DATA BLOCK:
▼▼▼
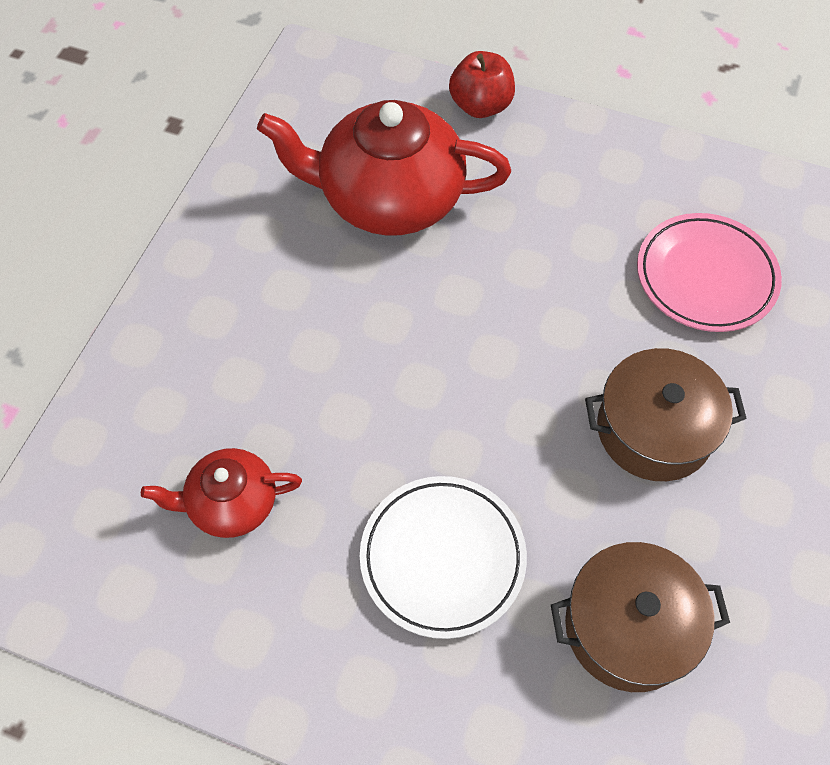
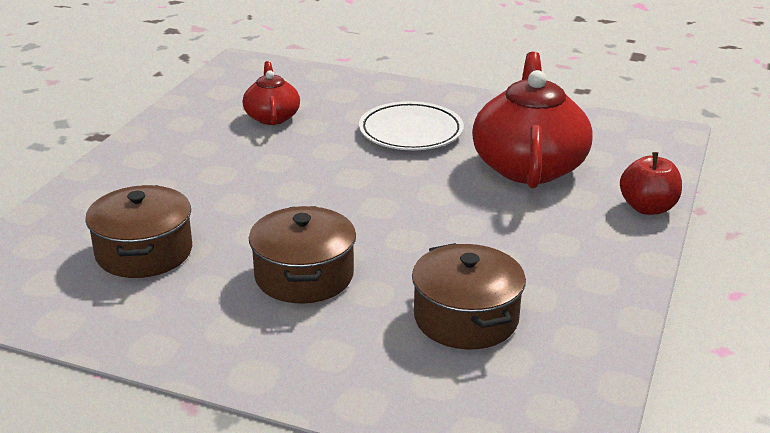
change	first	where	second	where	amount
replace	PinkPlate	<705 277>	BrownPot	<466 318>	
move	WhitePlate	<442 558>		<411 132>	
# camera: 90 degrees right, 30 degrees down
▲▲▲
TASK DESCRIPTION: Wherever the listing shows a picture, omit it and output the rest exactly as given.

RESULT FOR THIS EXERCISE:
change	first	where	second	where	amount
replace	PinkPlate	<705 277>	BrownPot	<466 318>	
move	WhitePlate	<442 558>		<411 132>	
# camera: 90 degrees right, 30 degrees down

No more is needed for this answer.